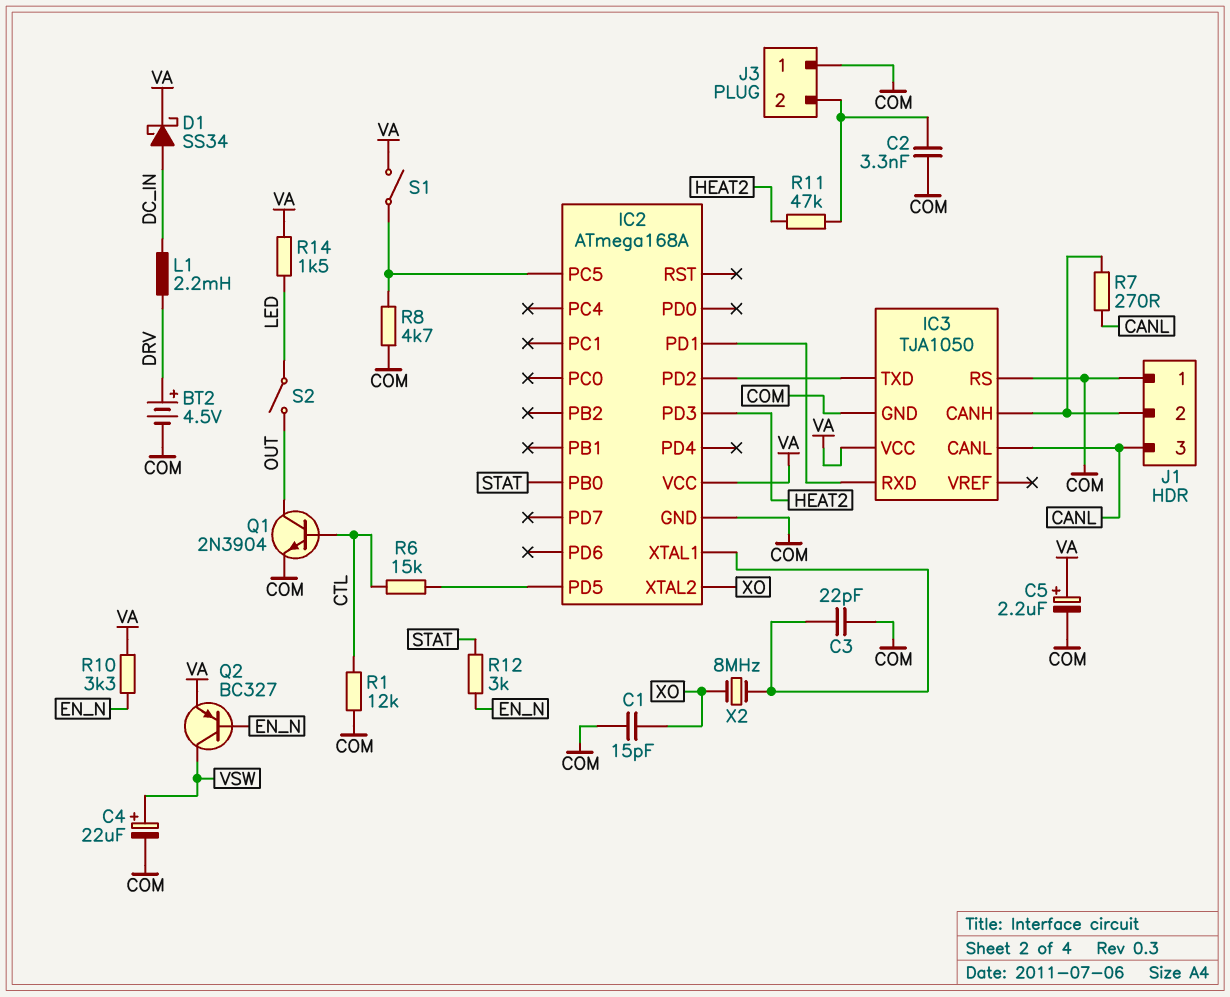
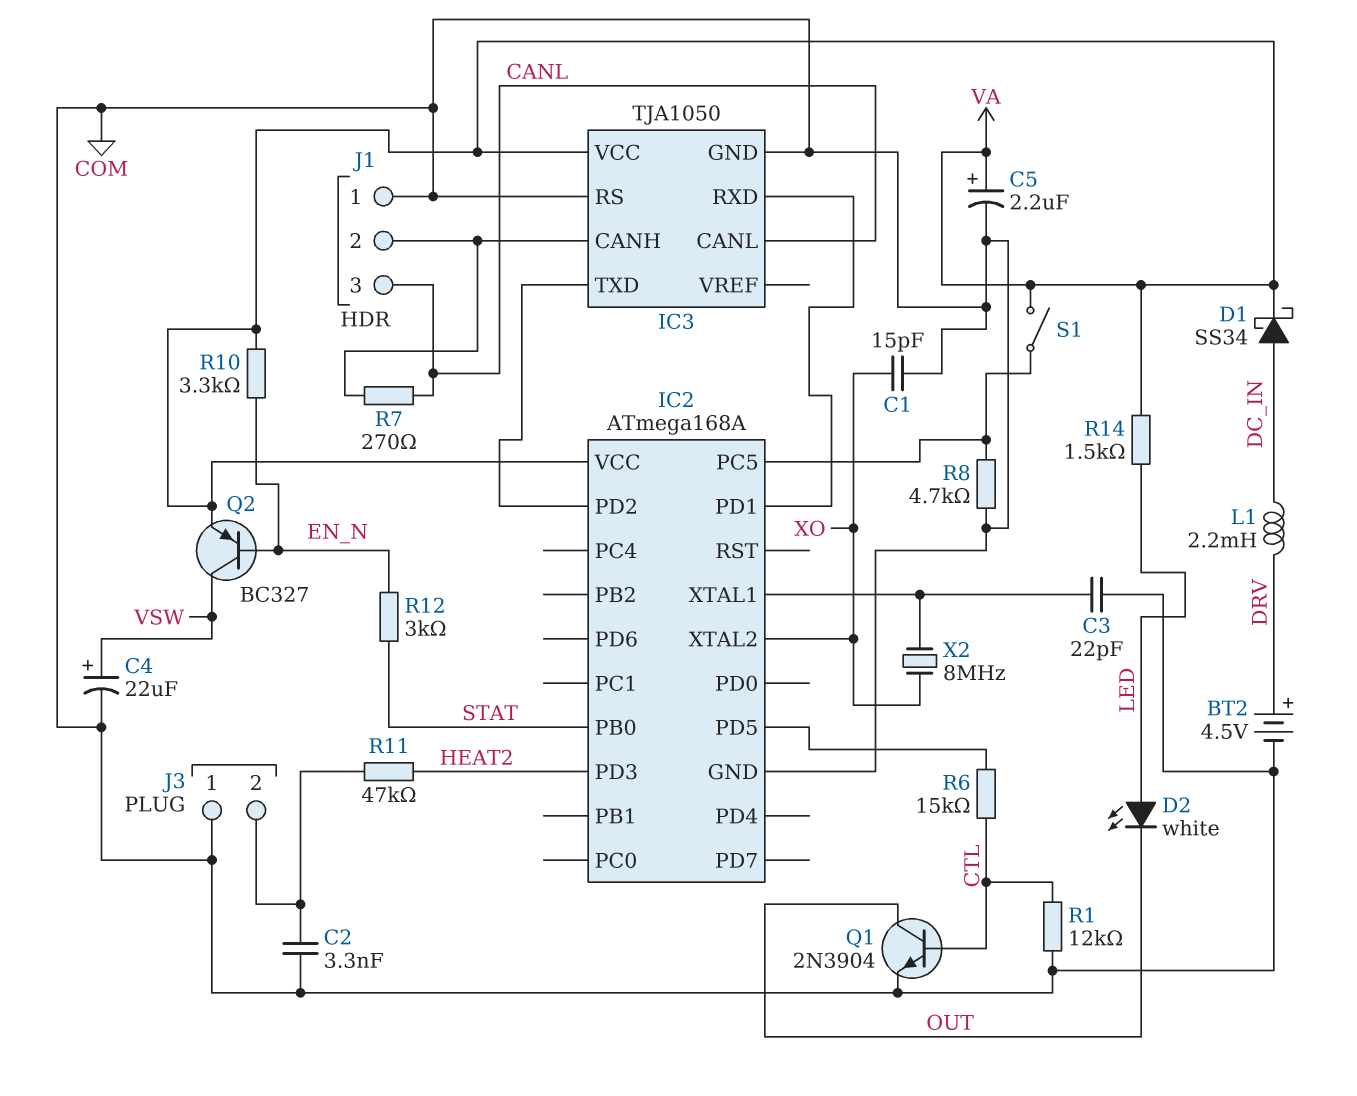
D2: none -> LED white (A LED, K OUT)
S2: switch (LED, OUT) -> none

...

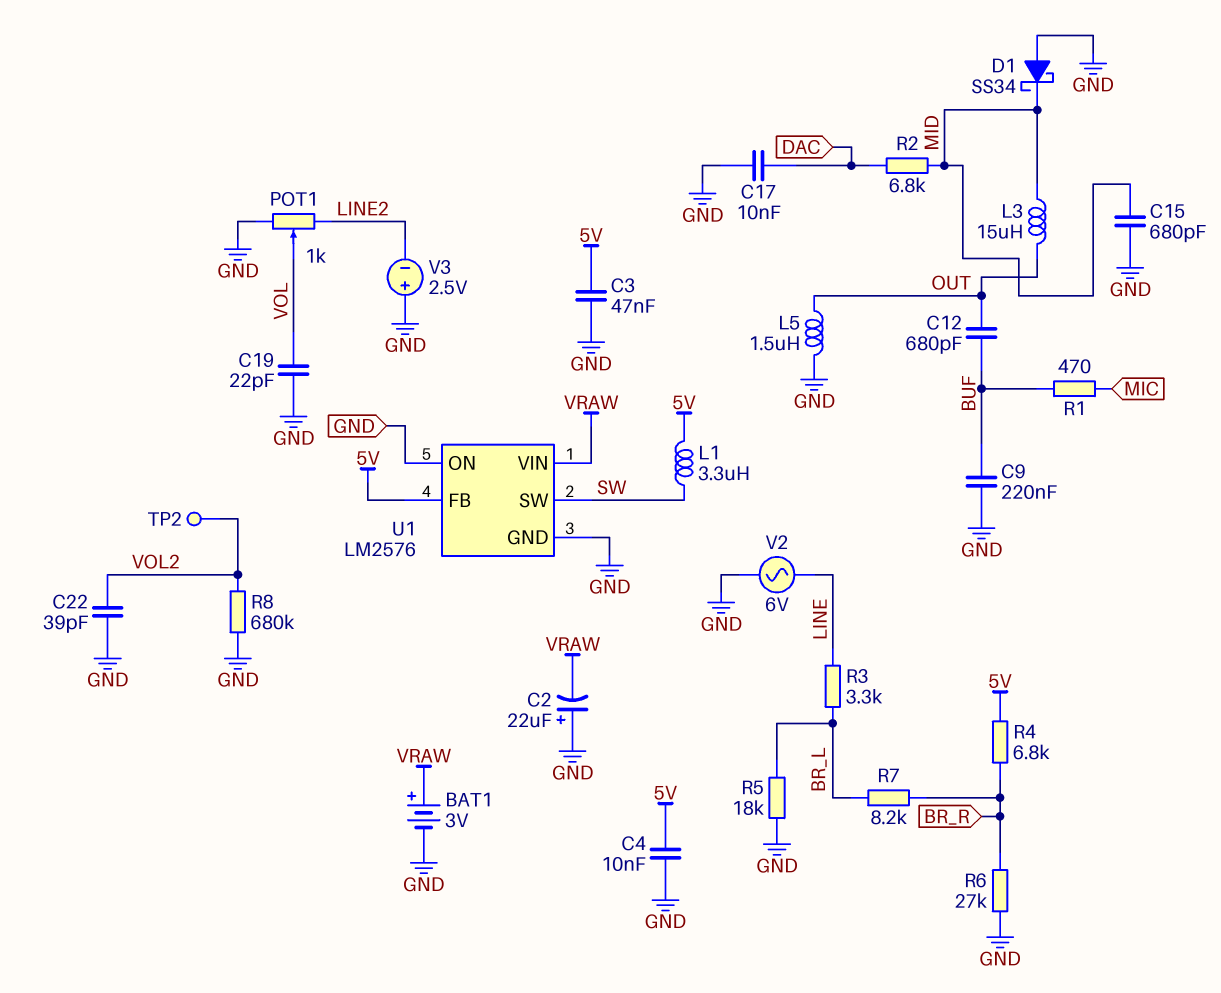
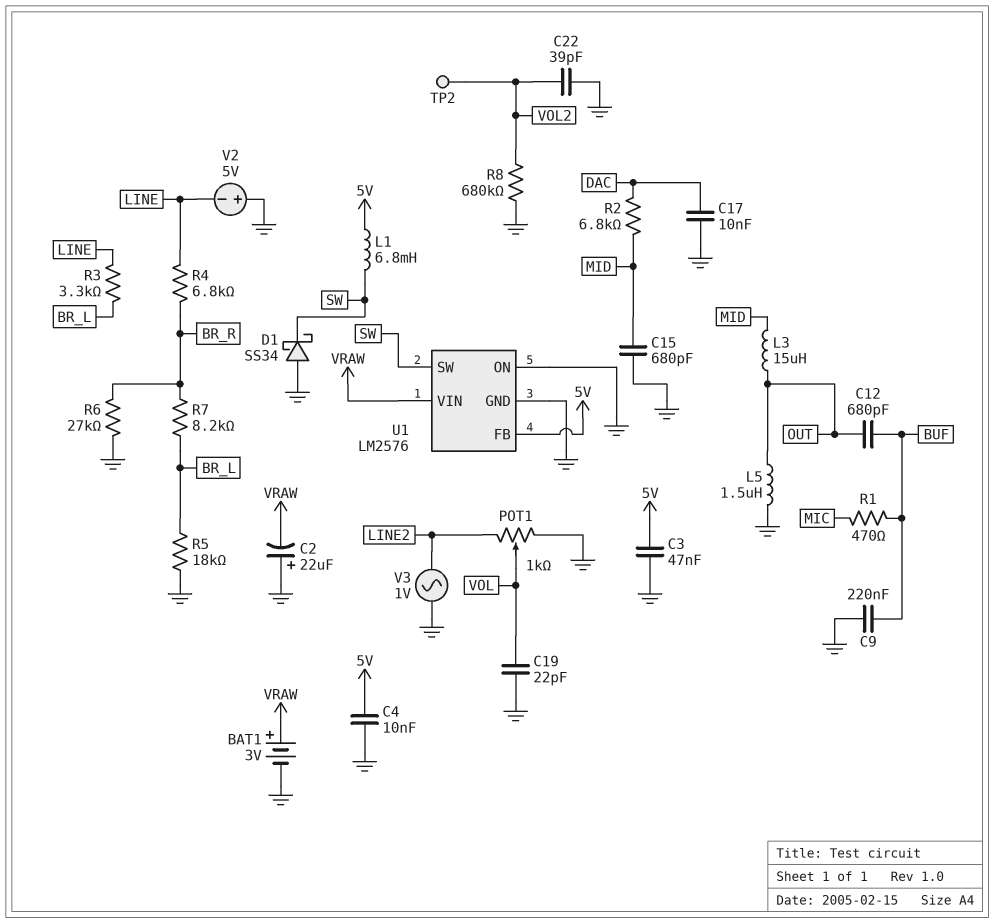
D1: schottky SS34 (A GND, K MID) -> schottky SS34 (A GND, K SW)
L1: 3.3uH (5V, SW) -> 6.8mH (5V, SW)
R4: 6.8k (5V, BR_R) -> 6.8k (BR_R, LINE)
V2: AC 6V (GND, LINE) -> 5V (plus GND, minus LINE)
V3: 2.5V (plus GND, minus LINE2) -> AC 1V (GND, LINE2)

*Assigned task*
Out of the records above, pick each line that contains the string "none".

*Response box*
D2: none -> LED white (A LED, K OUT)
S2: switch (LED, OUT) -> none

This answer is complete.